◆ **WORK REQUEST**
Copy every record verbatim but exclude the pictures.

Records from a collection
┄┄┄┄┄┄┄┄┄┄┄┄┄┄┄┄┄┄┄┄

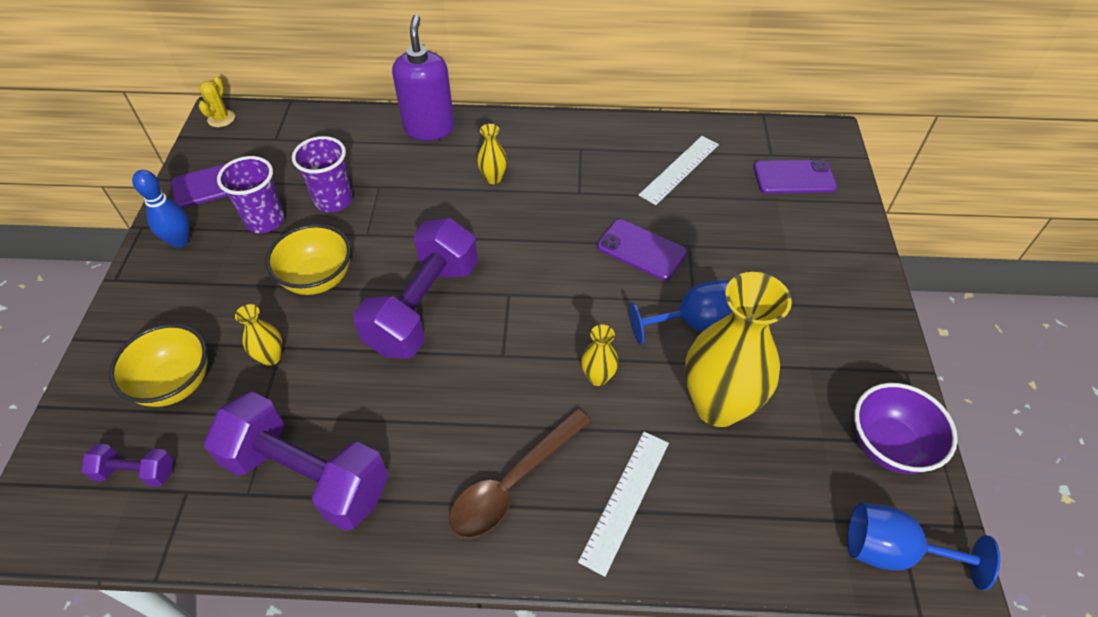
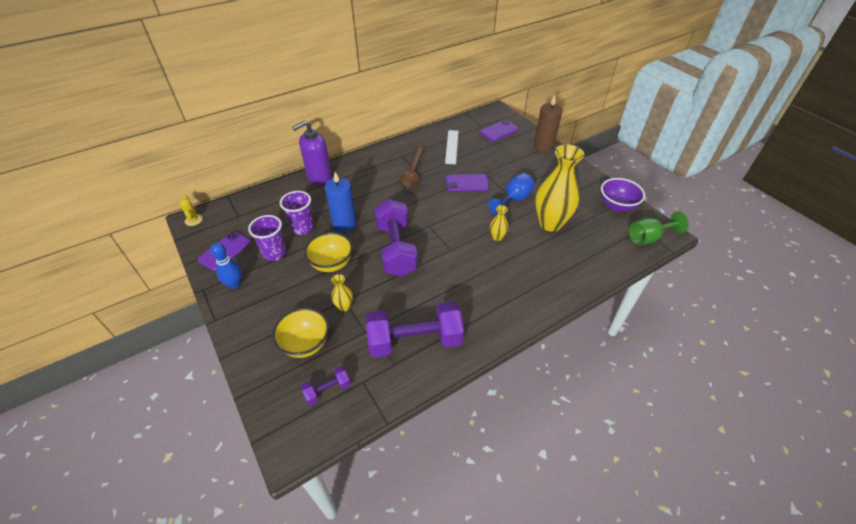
camera: 35 degrees left, 5 degrees down
(392, 224) = (344, 224): none -> blue candle
(429, 128) = (319, 177): purple soap dispenser -> purple soap dispenser turned 90 degrees counterclockwise
(493, 178) = (373, 184): yellow vase -> none
(513, 483) = (503, 292): brown spoon -> brown spoon (412, 173)
(625, 500) = (550, 273): white ruler -> none
(853, 246) = (543, 146): none -> brown candle
(892, 551) = (648, 238): blue goblet -> green goblet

┄┄┄┄┄┄┄┄┄┄┄┄┄┄┄┄┄┄┄┄

◆ **OUTPUT OF THE EXERCISE**
camera: 35 degrees left, 5 degrees down
(392, 224) = (344, 224): none -> blue candle
(429, 128) = (319, 177): purple soap dispenser -> purple soap dispenser turned 90 degrees counterclockwise
(493, 178) = (373, 184): yellow vase -> none
(513, 483) = (503, 292): brown spoon -> brown spoon (412, 173)
(625, 500) = (550, 273): white ruler -> none
(853, 246) = (543, 146): none -> brown candle
(892, 551) = (648, 238): blue goblet -> green goblet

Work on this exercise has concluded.